▸ Directions for this task: Please copy the records below again, replacing "pink glossy pot" with "pink ceramic pot" everywhere and leaving everything else unchanged.
+ + +
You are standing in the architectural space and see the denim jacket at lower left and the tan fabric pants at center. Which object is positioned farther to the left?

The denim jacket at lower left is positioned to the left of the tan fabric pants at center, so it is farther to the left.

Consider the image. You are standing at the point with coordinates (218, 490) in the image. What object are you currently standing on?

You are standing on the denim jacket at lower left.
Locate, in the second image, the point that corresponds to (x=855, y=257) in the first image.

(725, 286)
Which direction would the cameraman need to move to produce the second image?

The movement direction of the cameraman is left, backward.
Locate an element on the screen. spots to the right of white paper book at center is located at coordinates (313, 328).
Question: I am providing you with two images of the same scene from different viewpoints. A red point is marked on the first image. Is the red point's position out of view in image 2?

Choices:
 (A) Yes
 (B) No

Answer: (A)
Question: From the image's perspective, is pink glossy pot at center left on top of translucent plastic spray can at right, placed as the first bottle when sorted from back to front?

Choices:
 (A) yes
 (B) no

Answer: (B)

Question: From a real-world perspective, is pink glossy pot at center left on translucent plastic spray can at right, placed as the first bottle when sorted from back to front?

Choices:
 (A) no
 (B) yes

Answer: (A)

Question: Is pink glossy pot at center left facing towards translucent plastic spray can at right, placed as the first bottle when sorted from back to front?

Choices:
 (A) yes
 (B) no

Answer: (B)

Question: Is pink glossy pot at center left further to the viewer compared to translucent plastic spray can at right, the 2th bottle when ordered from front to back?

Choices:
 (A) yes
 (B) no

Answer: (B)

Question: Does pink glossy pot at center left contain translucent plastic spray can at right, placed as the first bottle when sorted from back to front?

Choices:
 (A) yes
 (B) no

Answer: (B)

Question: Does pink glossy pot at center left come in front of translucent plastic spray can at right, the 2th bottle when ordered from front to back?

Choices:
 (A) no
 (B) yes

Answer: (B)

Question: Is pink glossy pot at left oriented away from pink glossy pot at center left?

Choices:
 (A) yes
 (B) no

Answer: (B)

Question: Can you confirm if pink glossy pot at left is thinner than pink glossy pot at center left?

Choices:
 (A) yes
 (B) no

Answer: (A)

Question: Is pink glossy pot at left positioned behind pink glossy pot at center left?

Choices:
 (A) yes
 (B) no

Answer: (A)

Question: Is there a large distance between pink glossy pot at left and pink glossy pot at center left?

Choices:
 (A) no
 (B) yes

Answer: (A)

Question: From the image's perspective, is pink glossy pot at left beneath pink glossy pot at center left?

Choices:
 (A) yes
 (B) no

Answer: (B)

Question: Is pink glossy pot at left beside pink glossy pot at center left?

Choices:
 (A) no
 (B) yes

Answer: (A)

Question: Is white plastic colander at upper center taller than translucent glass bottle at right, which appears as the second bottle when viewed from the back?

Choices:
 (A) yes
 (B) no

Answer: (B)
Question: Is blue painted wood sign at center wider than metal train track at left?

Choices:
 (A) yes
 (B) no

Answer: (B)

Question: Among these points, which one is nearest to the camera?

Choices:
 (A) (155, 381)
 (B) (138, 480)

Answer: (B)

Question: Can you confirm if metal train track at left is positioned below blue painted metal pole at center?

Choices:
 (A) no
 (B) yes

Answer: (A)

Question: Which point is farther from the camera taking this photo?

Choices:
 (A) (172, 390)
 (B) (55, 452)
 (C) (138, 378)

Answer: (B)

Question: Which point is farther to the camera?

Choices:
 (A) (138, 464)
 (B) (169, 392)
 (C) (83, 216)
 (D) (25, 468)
+ + +
▸ Solution to this problem:
You are standing in the architectural space and see the denim jacket at lower left and the tan fabric pants at center. Which object is positioned farther to the left?

The denim jacket at lower left is positioned to the left of the tan fabric pants at center, so it is farther to the left.

Consider the image. You are standing at the point with coordinates (218, 490) in the image. What object are you currently standing on?

You are standing on the denim jacket at lower left.
Locate, in the second image, the point that corresponds to (x=855, y=257) in the first image.

(725, 286)
Which direction would the cameraman need to move to produce the second image?

The movement direction of the cameraman is left, backward.
Locate an element on the screen. spots to the right of white paper book at center is located at coordinates (313, 328).
Question: I am providing you with two images of the same scene from different viewpoints. A red point is marked on the first image. Is the red point's position out of view in image 2?

Choices:
 (A) Yes
 (B) No

Answer: (A)
Question: From the image's perspective, is pink ceramic pot at center left on top of translucent plastic spray can at right, placed as the first bottle when sorted from back to front?

Choices:
 (A) yes
 (B) no

Answer: (B)

Question: From a real-world perspective, is pink ceramic pot at center left on translucent plastic spray can at right, placed as the first bottle when sorted from back to front?

Choices:
 (A) no
 (B) yes

Answer: (A)

Question: Is pink ceramic pot at center left facing towards translucent plastic spray can at right, placed as the first bottle when sorted from back to front?

Choices:
 (A) yes
 (B) no

Answer: (B)

Question: Is pink ceramic pot at center left further to the viewer compared to translucent plastic spray can at right, the 2th bottle when ordered from front to back?

Choices:
 (A) yes
 (B) no

Answer: (B)

Question: Does pink ceramic pot at center left contain translucent plastic spray can at right, placed as the first bottle when sorted from back to front?

Choices:
 (A) yes
 (B) no

Answer: (B)

Question: Does pink ceramic pot at center left come in front of translucent plastic spray can at right, the 2th bottle when ordered from front to back?

Choices:
 (A) no
 (B) yes

Answer: (B)

Question: Is pink ceramic pot at left oriented away from pink ceramic pot at center left?

Choices:
 (A) yes
 (B) no

Answer: (B)

Question: Can you confirm if pink ceramic pot at left is thinner than pink ceramic pot at center left?

Choices:
 (A) yes
 (B) no

Answer: (A)

Question: Is pink ceramic pot at left positioned behind pink ceramic pot at center left?

Choices:
 (A) yes
 (B) no

Answer: (A)

Question: Is there a large distance between pink ceramic pot at left and pink ceramic pot at center left?

Choices:
 (A) no
 (B) yes

Answer: (A)

Question: From the image's perspective, is pink ceramic pot at left beneath pink ceramic pot at center left?

Choices:
 (A) yes
 (B) no

Answer: (B)

Question: Is pink ceramic pot at left beside pink ceramic pot at center left?

Choices:
 (A) no
 (B) yes

Answer: (A)

Question: Is white plastic colander at upper center taller than translucent glass bottle at right, which appears as the second bottle when viewed from the back?

Choices:
 (A) yes
 (B) no

Answer: (B)
Question: Is blue painted wood sign at center wider than metal train track at left?

Choices:
 (A) yes
 (B) no

Answer: (B)

Question: Among these points, which one is nearest to the camera?

Choices:
 (A) (155, 381)
 (B) (138, 480)

Answer: (B)

Question: Can you confirm if metal train track at left is positioned below blue painted metal pole at center?

Choices:
 (A) no
 (B) yes

Answer: (A)

Question: Which point is farther from the camera taking this photo?

Choices:
 (A) (172, 390)
 (B) (55, 452)
 (C) (138, 378)

Answer: (B)

Question: Which point is farther to the camera?

Choices:
 (A) (138, 464)
 (B) (169, 392)
 (C) (83, 216)
 (D) (25, 468)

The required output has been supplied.